-- BEGIN Records for this exercise --

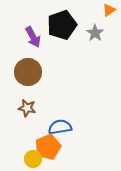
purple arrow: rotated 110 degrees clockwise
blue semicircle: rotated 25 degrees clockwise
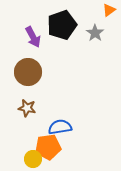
orange pentagon: rotated 15 degrees clockwise
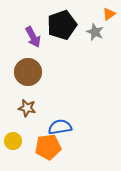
orange triangle: moved 4 px down
gray star: moved 1 px up; rotated 12 degrees counterclockwise
yellow circle: moved 20 px left, 18 px up
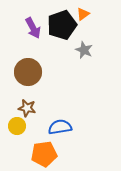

-- END Records for this exercise --

▸ Required work:
Print every line of the records above word for word, leaving out the pictures.

▸ The response:
purple arrow: rotated 110 degrees clockwise
blue semicircle: rotated 25 degrees clockwise
orange pentagon: rotated 15 degrees clockwise
orange triangle: moved 4 px down
gray star: moved 1 px up; rotated 12 degrees counterclockwise
yellow circle: moved 20 px left, 18 px up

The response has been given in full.